Work required >> What this exercise requires is a verbatim reproduction of the data below.

Data to use >>
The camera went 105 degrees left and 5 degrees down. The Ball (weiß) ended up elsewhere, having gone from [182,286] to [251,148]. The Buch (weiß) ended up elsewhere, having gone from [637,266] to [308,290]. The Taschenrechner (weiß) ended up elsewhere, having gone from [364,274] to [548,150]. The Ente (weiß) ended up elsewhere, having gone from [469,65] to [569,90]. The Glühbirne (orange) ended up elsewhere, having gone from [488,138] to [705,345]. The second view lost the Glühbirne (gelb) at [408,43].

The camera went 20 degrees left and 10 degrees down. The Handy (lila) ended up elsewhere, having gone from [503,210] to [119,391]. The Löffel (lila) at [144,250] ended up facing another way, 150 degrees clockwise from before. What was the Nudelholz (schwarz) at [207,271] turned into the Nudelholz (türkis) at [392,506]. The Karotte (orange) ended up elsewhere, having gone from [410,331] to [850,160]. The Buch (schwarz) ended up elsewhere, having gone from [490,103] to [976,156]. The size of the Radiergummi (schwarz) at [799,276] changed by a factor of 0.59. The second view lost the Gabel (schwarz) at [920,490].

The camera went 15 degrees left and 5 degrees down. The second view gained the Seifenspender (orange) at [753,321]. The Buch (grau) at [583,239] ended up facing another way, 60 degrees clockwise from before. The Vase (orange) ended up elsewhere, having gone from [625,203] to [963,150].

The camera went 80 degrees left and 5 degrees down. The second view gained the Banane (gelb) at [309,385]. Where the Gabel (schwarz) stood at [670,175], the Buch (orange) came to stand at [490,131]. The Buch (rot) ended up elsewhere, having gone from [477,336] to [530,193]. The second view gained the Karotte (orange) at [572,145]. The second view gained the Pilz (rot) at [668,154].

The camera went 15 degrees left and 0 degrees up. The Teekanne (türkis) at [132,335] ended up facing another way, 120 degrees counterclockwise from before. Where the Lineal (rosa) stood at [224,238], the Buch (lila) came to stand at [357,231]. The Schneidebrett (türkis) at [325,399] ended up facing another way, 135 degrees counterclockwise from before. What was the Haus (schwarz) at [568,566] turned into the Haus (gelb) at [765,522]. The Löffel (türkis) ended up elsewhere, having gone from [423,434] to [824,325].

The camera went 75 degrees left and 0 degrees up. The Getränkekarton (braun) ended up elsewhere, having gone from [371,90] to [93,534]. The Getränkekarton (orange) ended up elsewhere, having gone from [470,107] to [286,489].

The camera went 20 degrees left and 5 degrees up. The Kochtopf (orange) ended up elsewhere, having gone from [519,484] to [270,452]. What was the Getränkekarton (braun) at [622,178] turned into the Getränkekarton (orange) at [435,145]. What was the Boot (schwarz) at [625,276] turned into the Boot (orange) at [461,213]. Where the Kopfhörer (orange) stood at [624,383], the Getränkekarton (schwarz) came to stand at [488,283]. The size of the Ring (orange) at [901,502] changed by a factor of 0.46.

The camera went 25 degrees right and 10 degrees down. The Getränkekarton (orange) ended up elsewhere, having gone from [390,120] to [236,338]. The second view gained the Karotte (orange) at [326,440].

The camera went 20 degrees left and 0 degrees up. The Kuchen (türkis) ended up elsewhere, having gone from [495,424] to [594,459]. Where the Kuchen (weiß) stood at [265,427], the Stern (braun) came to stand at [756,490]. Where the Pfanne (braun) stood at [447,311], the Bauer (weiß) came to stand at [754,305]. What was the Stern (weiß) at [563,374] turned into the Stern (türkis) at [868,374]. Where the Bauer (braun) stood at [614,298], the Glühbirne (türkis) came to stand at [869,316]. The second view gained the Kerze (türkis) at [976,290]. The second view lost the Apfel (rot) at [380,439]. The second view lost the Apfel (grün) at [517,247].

Output of the task >>
The camera went 105 degrees left and 5 degrees down. The Ball (weiß) ended up elsewhere, having gone from [182,286] to [251,148]. The Buch (weiß) ended up elsewhere, having gone from [637,266] to [308,290]. The Taschenrechner (weiß) ended up elsewhere, having gone from [364,274] to [548,150]. The Ente (weiß) ended up elsewhere, having gone from [469,65] to [569,90]. The Glühbirne (orange) ended up elsewhere, having gone from [488,138] to [705,345]. The second view lost the Glühbirne (gelb) at [408,43].

The camera went 20 degrees left and 10 degrees down. The Handy (lila) ended up elsewhere, having gone from [503,210] to [119,391]. The Löffel (lila) at [144,250] ended up facing another way, 150 degrees clockwise from before. What was the Nudelholz (schwarz) at [207,271] turned into the Nudelholz (türkis) at [392,506]. The Karotte (orange) ended up elsewhere, having gone from [410,331] to [850,160]. The Buch (schwarz) ended up elsewhere, having gone from [490,103] to [976,156]. The size of the Radiergummi (schwarz) at [799,276] changed by a factor of 0.59. The second view lost the Gabel (schwarz) at [920,490].

The camera went 15 degrees left and 5 degrees down. The second view gained the Seifenspender (orange) at [753,321]. The Buch (grau) at [583,239] ended up facing another way, 60 degrees clockwise from before. The Vase (orange) ended up elsewhere, having gone from [625,203] to [963,150].

The camera went 80 degrees left and 5 degrees down. The second view gained the Banane (gelb) at [309,385]. Where the Gabel (schwarz) stood at [670,175], the Buch (orange) came to stand at [490,131]. The Buch (rot) ended up elsewhere, having gone from [477,336] to [530,193]. The second view gained the Karotte (orange) at [572,145]. The second view gained the Pilz (rot) at [668,154].

The camera went 15 degrees left and 0 degrees up. The Teekanne (türkis) at [132,335] ended up facing another way, 120 degrees counterclockwise from before. Where the Lineal (rosa) stood at [224,238], the Buch (lila) came to stand at [357,231]. The Schneidebrett (türkis) at [325,399] ended up facing another way, 135 degrees counterclockwise from before. What was the Haus (schwarz) at [568,566] turned into the Haus (gelb) at [765,522]. The Löffel (türkis) ended up elsewhere, having gone from [423,434] to [824,325].

The camera went 75 degrees left and 0 degrees up. The Getränkekarton (braun) ended up elsewhere, having gone from [371,90] to [93,534]. The Getränkekarton (orange) ended up elsewhere, having gone from [470,107] to [286,489].

The camera went 20 degrees left and 5 degrees up. The Kochtopf (orange) ended up elsewhere, having gone from [519,484] to [270,452]. What was the Getränkekarton (braun) at [622,178] turned into the Getränkekarton (orange) at [435,145]. What was the Boot (schwarz) at [625,276] turned into the Boot (orange) at [461,213]. Where the Kopfhörer (orange) stood at [624,383], the Getränkekarton (schwarz) came to stand at [488,283]. The size of the Ring (orange) at [901,502] changed by a factor of 0.46.

The camera went 25 degrees right and 10 degrees down. The Getränkekarton (orange) ended up elsewhere, having gone from [390,120] to [236,338]. The second view gained the Karotte (orange) at [326,440].

The camera went 20 degrees left and 0 degrees up. The Kuchen (türkis) ended up elsewhere, having gone from [495,424] to [594,459]. Where the Kuchen (weiß) stood at [265,427], the Stern (braun) came to stand at [756,490]. Where the Pfanne (braun) stood at [447,311], the Bauer (weiß) came to stand at [754,305]. What was the Stern (weiß) at [563,374] turned into the Stern (türkis) at [868,374]. Where the Bauer (braun) stood at [614,298], the Glühbirne (türkis) came to stand at [869,316]. The second view gained the Kerze (türkis) at [976,290]. The second view lost the Apfel (rot) at [380,439]. The second view lost the Apfel (grün) at [517,247].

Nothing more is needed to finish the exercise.